| EXERCISE DIRECTIONS |
Count how many of the lines below contain the string "kern", matching case exactly. Reply with only the number.

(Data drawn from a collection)
=-=-=-=-=

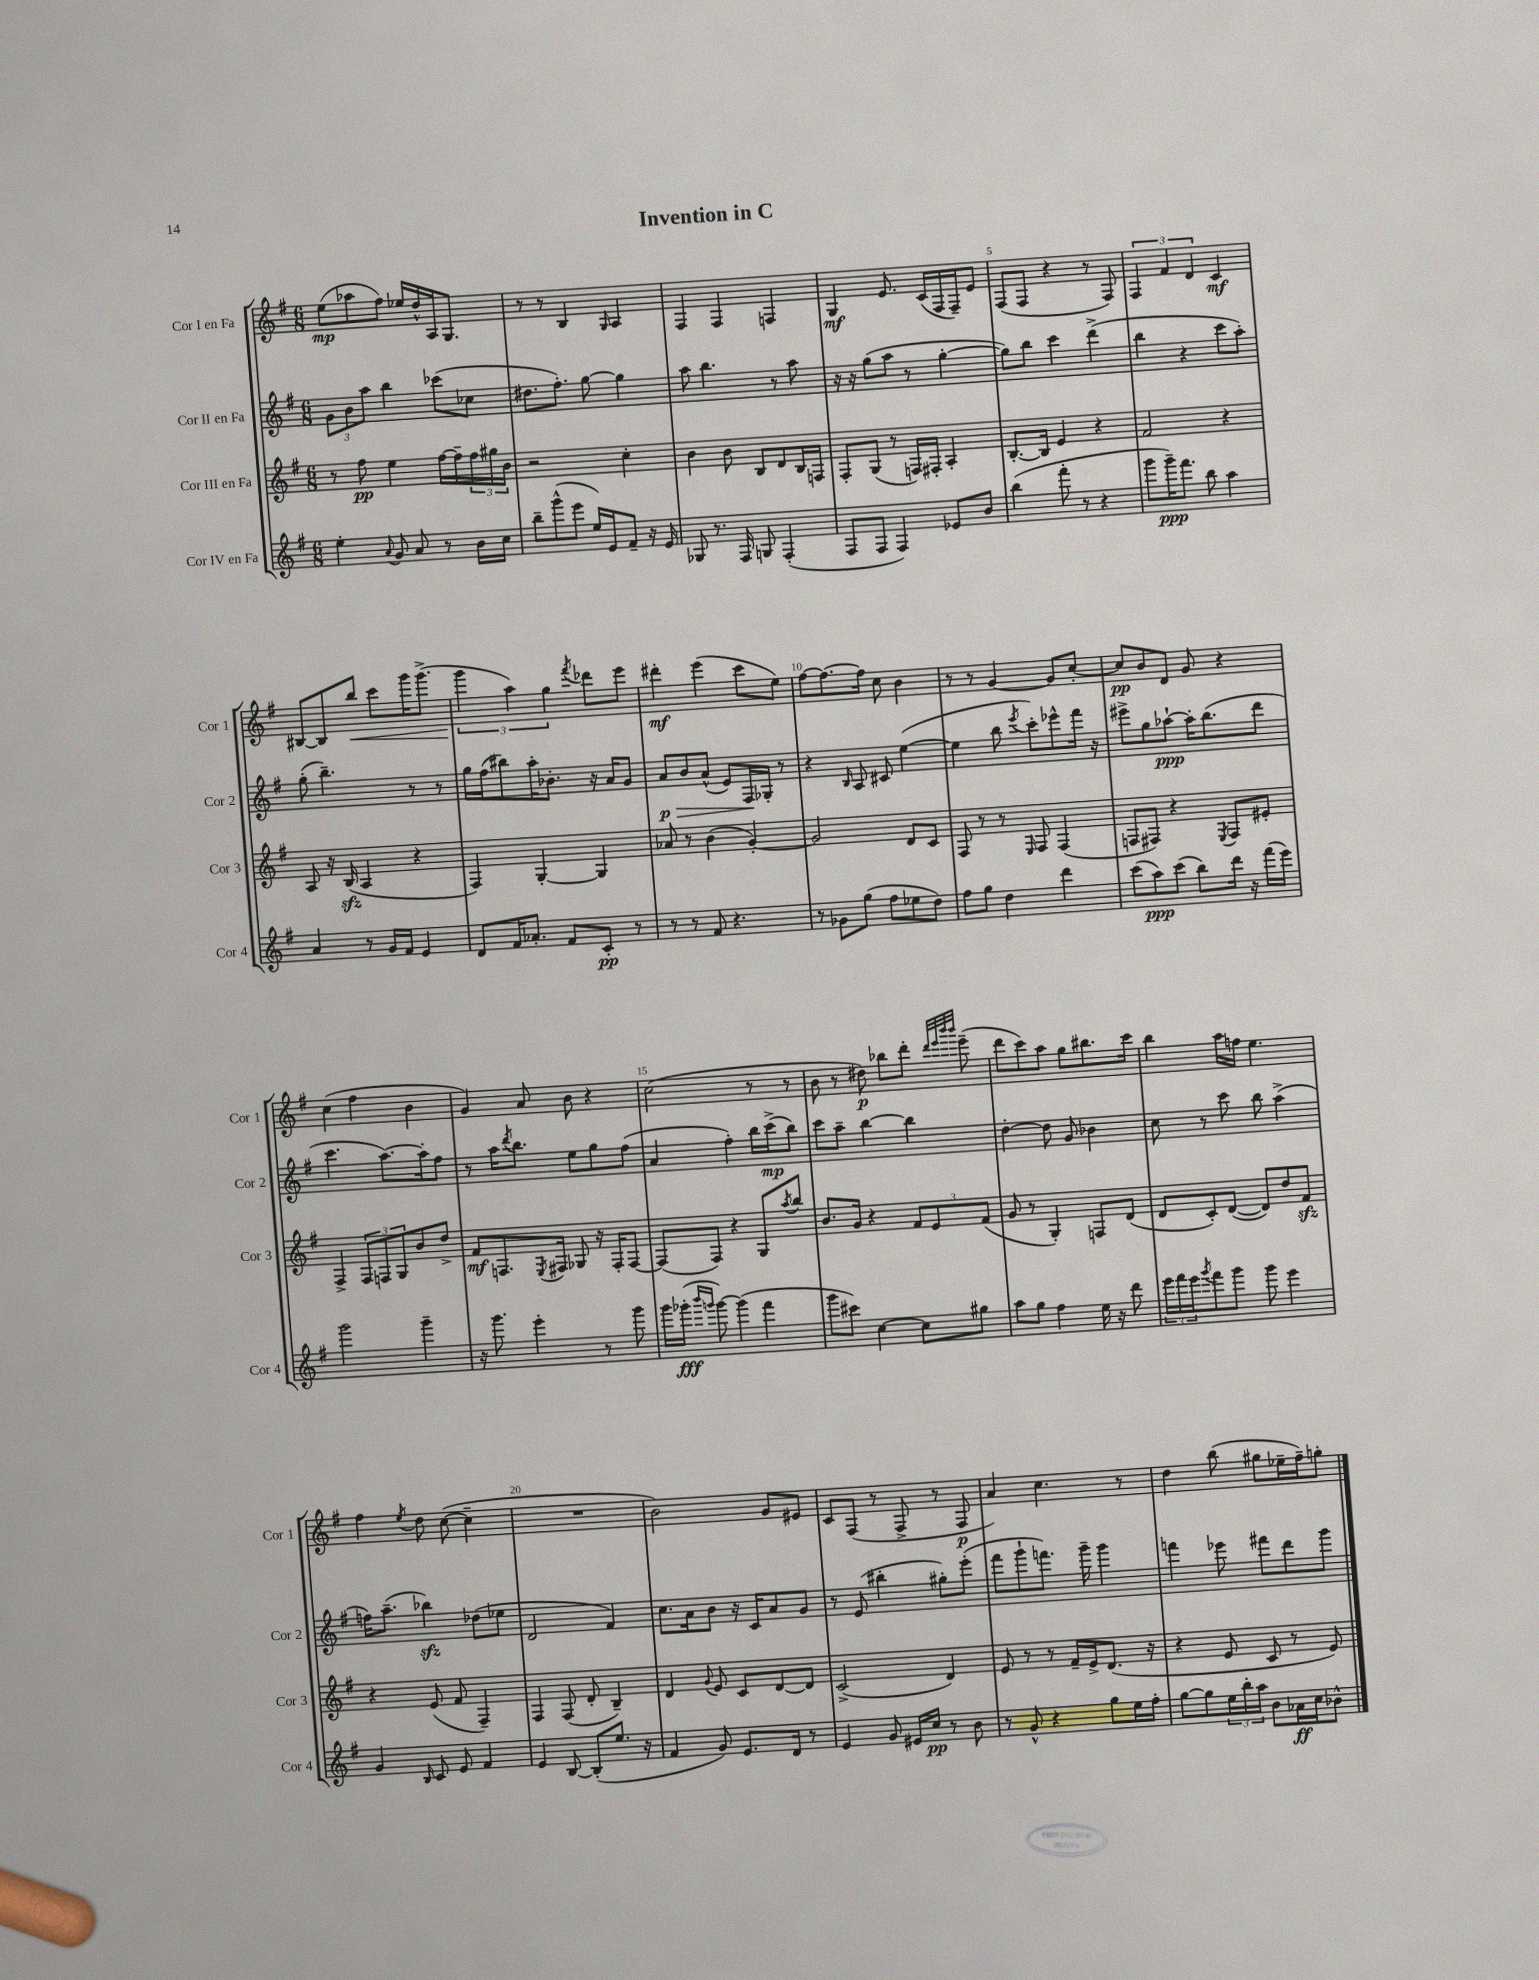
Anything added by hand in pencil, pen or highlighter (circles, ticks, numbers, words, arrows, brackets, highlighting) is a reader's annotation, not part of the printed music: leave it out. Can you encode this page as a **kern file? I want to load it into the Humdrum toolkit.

**kern	**kern	**kern	**kern
*staff4	*staff3	*staff2	*staff1
*clefG2	*clefG2	*clefG2	*clefG2
*k[f#]	*k[f#]	*k[f#]	*k[f#]
*M6/8	*M6/8	*M6/8	*M6/8
4ee'	8r	12g	(8ee
.	.	12b	.
.	8ff#	.	8aa-
.	.	12aa	.
8qqa	.	.	.
8g	4ee	4bb	8ff#)
8a	.	.	16ee-
.	.	.	16dd^^
8r	[16ff#	(8ccc-	16A
.	16ff#~]	.	8.G
16b	24ff#	8cc-	.
.	24gg#	.	.
16cc	.	.	.
.	24b	.	.
=	=	=	=
8bb~	2r	8.dd#	8r
(8ggg^^	.	.	8r
.	.	8.ff#')	.
8eee	.	.	4B
16ee)	.	[8gg	.
16e	.	.	.
.	.	.	16qqG
8f#~	4cc'	4gg]	4A
16r	.	.	.
16e	.	.	.
=	=	=	=
8G-	4b	8aa	4F#
8.r	.	4.bb	.
.	8b	.	4F#
16F#	.	.	.
8G	8B	.	.
(4F#'	8d	8r	4F
.	16B	8aa	.
.	16F	.	.
=	=	=	=
8F#	8F#'	16r	4G
.	.	16r	.
8F#	(8G	(8gg	.
4F#)	8r	8aa	8.e
.	16F)	8r	.
.	16F#'	.	(16c
8e-	4A'	[4gg'	16F#
.	.	.	16F#~)
8b	.	.	8e
=	=	=	=
(4bb	[8.B'	8gg])	(8F#
.	.	8bb	8F#
.	16B]	.	.
8fff#'	4e	4ccc	4r
8r	.	.	.
4r	4r	(4ddd^	8r
.	.	.	8F#)
=	=	=	=
8ggg	2f#	4bb	6F#
16ggg~)	.	.	.
.	.	.	6f#
8.fff#	.	.	.
.	.	4r	.
.	.	.	6d
8bb	.	.	.
4aa	4r	8ccc	4c
.	.	8aa')	.
=	=	=	=
4a	8A	(8gg'	[8B#
.	16r	4.bb~)	8B#]
.	(16B	.	.
8r	4A	.	8bb
16g	.	.	8ccc
16f#	.	.	.
4e	4r	8r	16ggg
.	.	.	(8.ggg^
.	.	8r	.
=	=	=	=
8d	4F#)	16gg	6ggg
.	.	(16ff#	.
16f#	.	8bb#)	.
.	.	.	6aa)
8.a-'	.	.	.
.	[4G'	16aa'	.
.	.	8.b-'	.
.	.	.	6gg
8f#	.	.	.
.	.	.	8qfff#
8c'	4G]	16r	8ddd-
.	.	16a	.
8r	.	8g	8eee
=	=	=	=
8r	8a-	8a	4ddd#'
8r	8r	8b	.
8f#	(4b	(8a^^	(4eee
4.r	.	8e)	.
.	[4g')	16F#	8ccc
.	.	16G-'	.
.	.	8r	8ee)
=	=	=	=
8r	2g]	4r	[8ff#
8g-	.	.	8.ff#_
.	.	16qqB	.
(8gg	.	8A	.
.	.	.	16ff#]
8ff#	.	8c#	8cc
8ee-	8d	([4ee	4b
8dd)	8c	.	.
=	=	=	=
8ff#	8F#	4ee]	8r
8gg	8r	.	8r
4dd	8r	8bb	[4g
.	16qqE	8qeee	.
.	8F#	8ccc')	.
4ddd	(4F#	8eee-^^	8g]
.	.	16fff#	[8cc'
.	.	16r	.
=	=	=	=
(8ccc	8F	8eee#^	8cc]
8aa)	8F#)	8gg	8b
(8ccc	4r	[8aa-`	8d
8bb)	.	16aa-']	8g
.	.	(8.bb	.
.	8qE	.	.
16ddd	8F#	.	4r
16r	.	.	.
(16fff#	8e#'	8ddd	.
16eee)	.	.	.
=	=	=	=
2ggg	4F#^	4.ccc	(4cc
.	12F#	.	4ff#
.	12F	.	.
.	.	[8.aa)	.
.	12G	.	.
4ggg~	8b	.	4b
.	.	16aa']	.
.	8dd^	8ff#	.
=	=	=	=
16r	8f#	8r	4g)
8.ggg	.	.	.
.	8.F	16aa	.
.	.	8qddd	.
.	.	8.bb	.
4eee'	.	.	8a
.	8qE	.	.
.	16F#	.	.
.	8G-	8ee	8b
8r	16r	8gg	4r
.	16F#'	.	.
8ggg	[8F#	(8ff#	.
=	=	=	=
16ggg	(8F#]	4a	(2cc
(16ggg-'	.	.	.
16qqbbb	.	.	.
16qqggg	.	.	.
[8ggg)	8F#)	.	.
(4ggg]	4r	4ff#')	.
4fff#	8G	16bb	8r
.	.	(16ccc^	.
.	8qaa	.	.
.	8bb	8bb)	8r
=	=	=	=
8ggg	8.b	8ccc	8b
8ccc#)	.	8aa~	8r
.	16g	.	.
[4cc	4r	[4bb	8dd#)
.	.	.	8bb-
8cc]	12f#	4bb]	8ddd'
.	12e	.	.
.	.	.	32qqddd
.	.	.	32qqeee
.	.	.	32qqbbb
.	.	.	32qqbbb
8gg#	.	.	(8eee~
.	(12f#	.	.
=	=	=	=
8aa	8g	[4dd'	8ddd
8gg	8r	.	8ccc)
4ff#	4G')	8dd]	8aa
.	.	8g	8gg
16ee	8F	4b-	8.bb#
16r	.	.	.
8ddd	(8d	.	.
.	.	.	16ccc
=	=	=	=
24eee	8d	8cc	4bb
24fff#	.	.	.
24eee	.	.	.
8qggg	.	.	.
8fff#	8c')	8r	.
8ggg	([8d	8ccc	16aa
.	.	.	16ff
8ggg	8d])	8bb	4.ee
4eee	8dd	(4aa^	.
.	8f#	.	.
=	=	=	=
4g	4r	16ff)	4ff#
.	.	(8.aa~	.
16qqB	.	.	8qee
8c	(8e	4bb-)	8dd
8e	8f#	.	([8cc
4f#	4F#~)	(8dd-	4cc~]
.	.	8ee-	.
=	=	=	=
4e	4F#	2d	2.r
[8B	(8F#	.	.
(8B']	8d'	.	.
8.ee	4B~)	4f#)	.
16r	.	.	.
=	=	=	=
4f#	4d	8.cc	2b)
.	.	16a	.
.	8qqg	.	.
8g)	8e	8b	.
8.e	8c	16r	.
.	.	16c	.
.	[8d	8a	8g
16d	.	.	.
8r	8d]	8g	8e#
=	=	=	=
4e	(2c^	8r	8c
.	.	(8e	(8F#
8g	.	4bb#'	8r
16e#	.	.	8F#^
16cc	.	.	.
8r	4d)	8gg#')	8r
8b	.	(8eee'	8F#
=	=	=	=
8r	8e	8fff#	4a)
8g^^	8r	8ggg`	.
4r	8r	8.fff)	4.cc
.	16f#~	.	.
.	16e^	16ggg~	.
8gg	(8.d	4ggg	.
16ee	.	.	8r
16ff#'	16r	.	.
=	=	=	=
[8gg	4r	4fff	4dd
8gg]	.	.	.
24ee	8e	8eee-	(8bb
24bb'	.	.	.
24aa	.	.	.
8b	8c	8fff#	8gg#
16a-	8r	8ddd	16ee-~
16cc	.	.	16ff#~)
8b-^^	8e)	8ggg	8gg'
==	==	==	==
*-	*-	*-	*-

=-=-=-=-=

| FINAL ANSWER |
2